→ **The task**: Look through the lines below for the word "RESET", and copy every line that has it.

→ **Extracted data**:
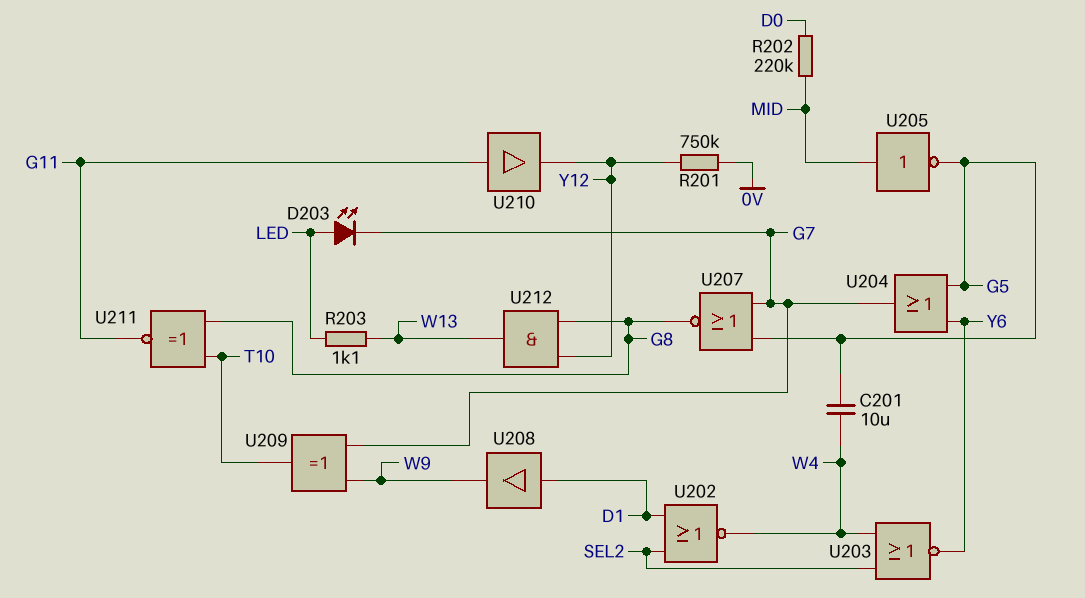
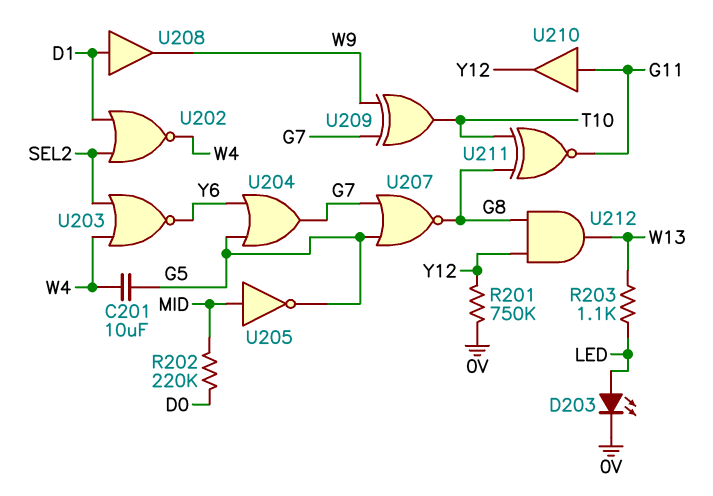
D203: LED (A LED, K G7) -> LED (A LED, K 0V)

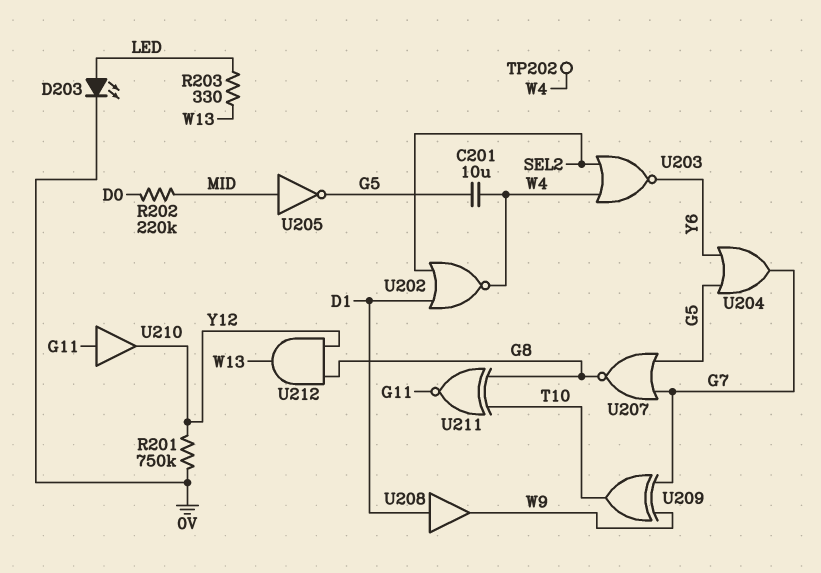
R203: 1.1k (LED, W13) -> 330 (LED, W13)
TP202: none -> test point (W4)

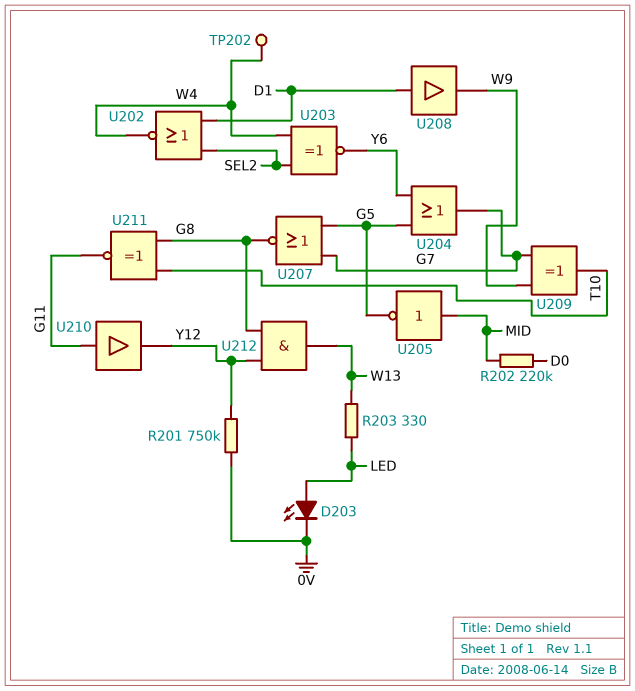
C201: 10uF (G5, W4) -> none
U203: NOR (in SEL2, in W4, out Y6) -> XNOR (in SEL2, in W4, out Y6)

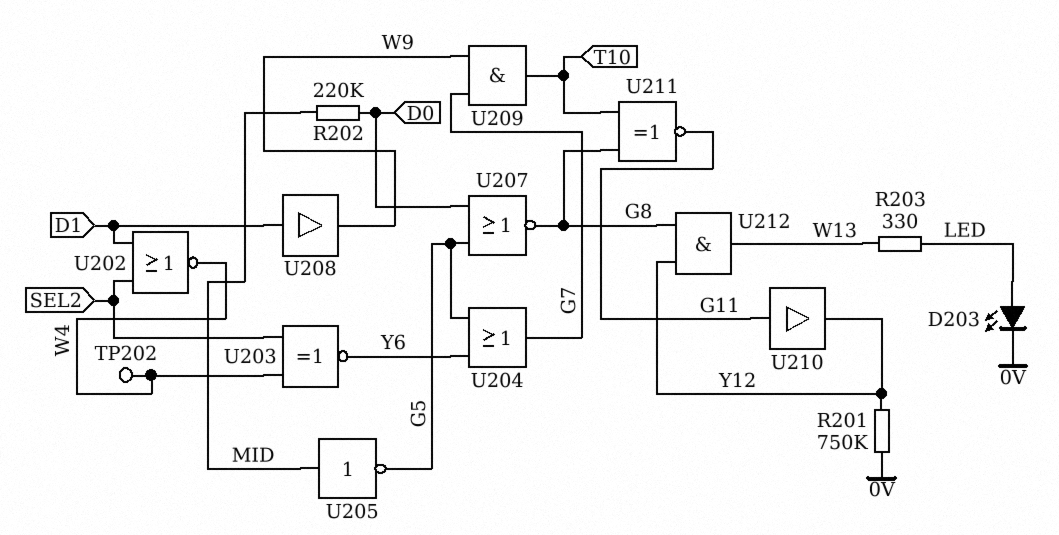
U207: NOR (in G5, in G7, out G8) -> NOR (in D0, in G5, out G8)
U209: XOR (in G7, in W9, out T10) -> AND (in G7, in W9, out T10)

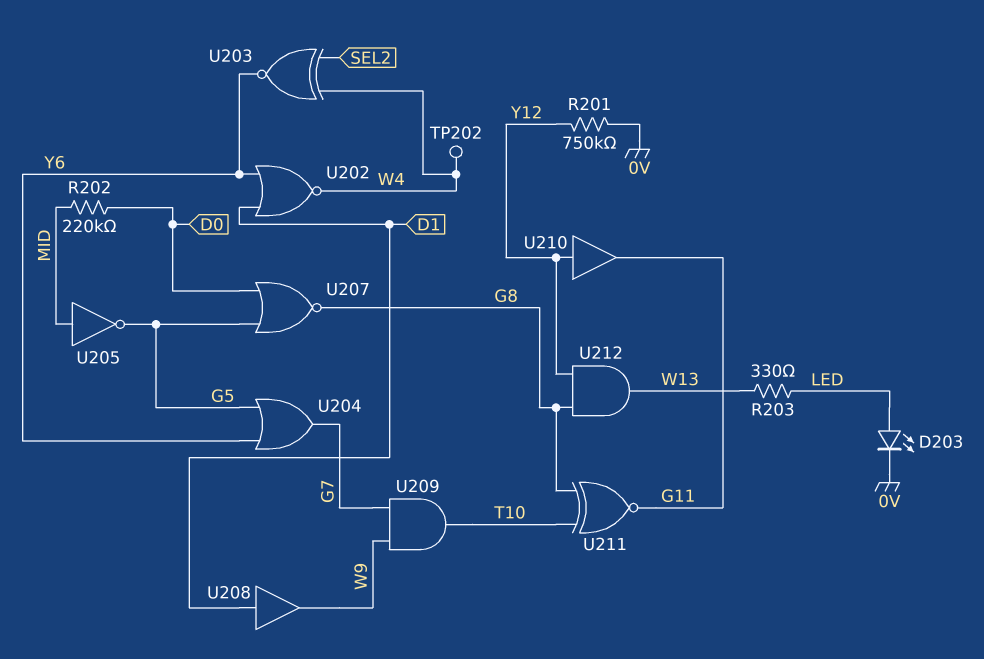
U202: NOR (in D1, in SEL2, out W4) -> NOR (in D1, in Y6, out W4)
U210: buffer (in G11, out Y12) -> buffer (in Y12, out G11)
--
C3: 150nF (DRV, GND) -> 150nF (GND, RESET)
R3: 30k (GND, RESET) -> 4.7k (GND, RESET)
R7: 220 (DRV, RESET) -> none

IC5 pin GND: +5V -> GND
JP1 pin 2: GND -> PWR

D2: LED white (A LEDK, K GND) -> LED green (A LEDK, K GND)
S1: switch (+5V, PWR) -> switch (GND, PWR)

→ **Solution to this exercise**:
C3: 150nF (DRV, GND) -> 150nF (GND, RESET)
R3: 30k (GND, RESET) -> 4.7k (GND, RESET)
R7: 220 (DRV, RESET) -> none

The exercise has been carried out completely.